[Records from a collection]
--*--
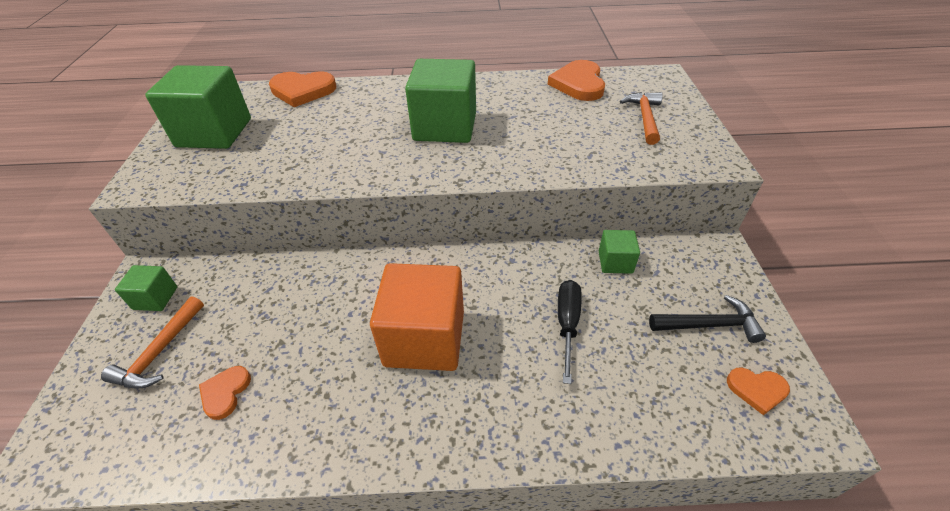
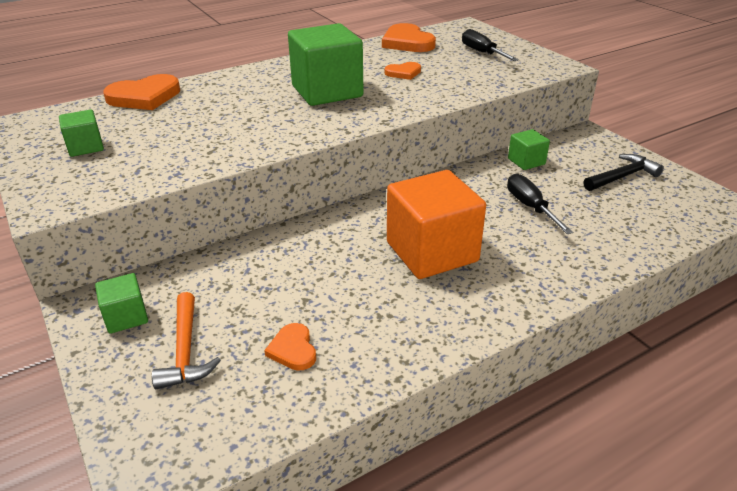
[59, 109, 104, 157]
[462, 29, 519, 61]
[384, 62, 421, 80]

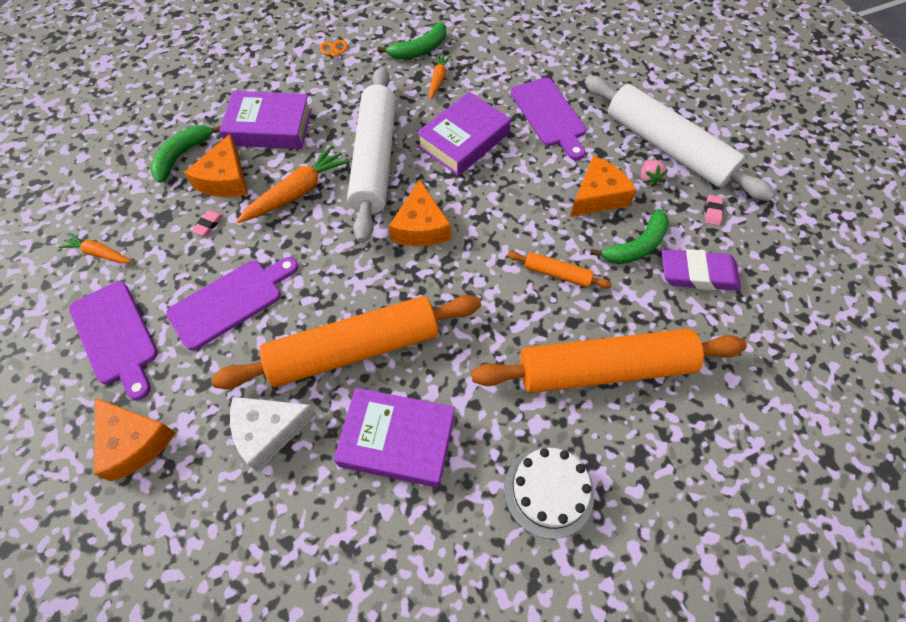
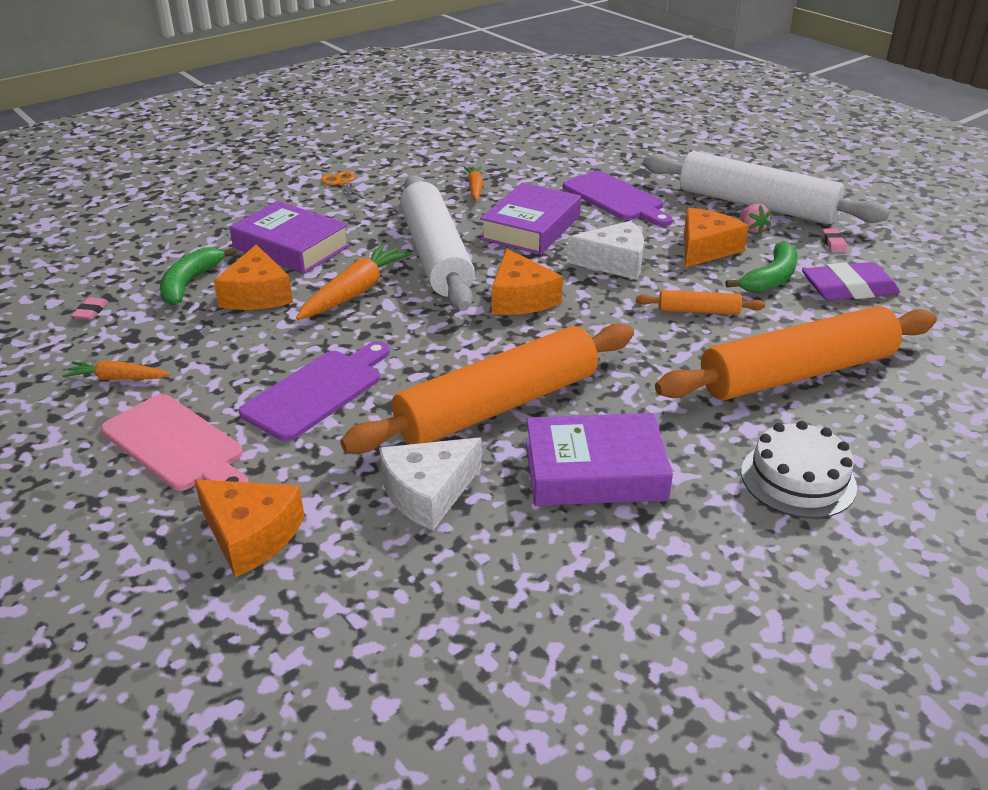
[378, 23, 446, 59] (first image)
[230, 201, 350, 274]
[71, 297, 108, 320]
[101, 394, 249, 491]
[567, 221, 644, 280]

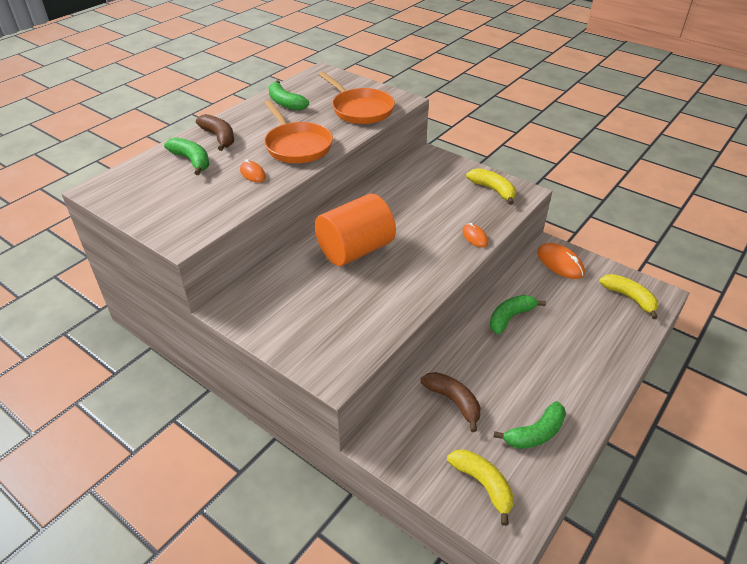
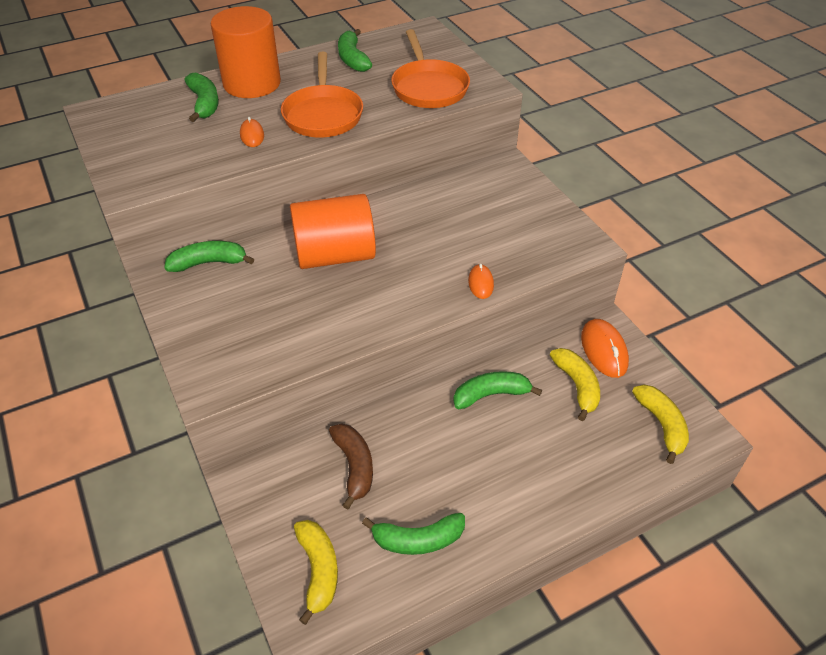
[211, 6, 281, 98]
[550, 348, 600, 421]
[164, 241, 254, 272]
--*--
Pictures excluded, print only the lines from the one with "[230, 201, 350, 274]" through the end of the entries above, exactly as written.

**YOUR SOLUTION:**
[230, 201, 350, 274]
[71, 297, 108, 320]
[101, 394, 249, 491]
[567, 221, 644, 280]

[211, 6, 281, 98]
[550, 348, 600, 421]
[164, 241, 254, 272]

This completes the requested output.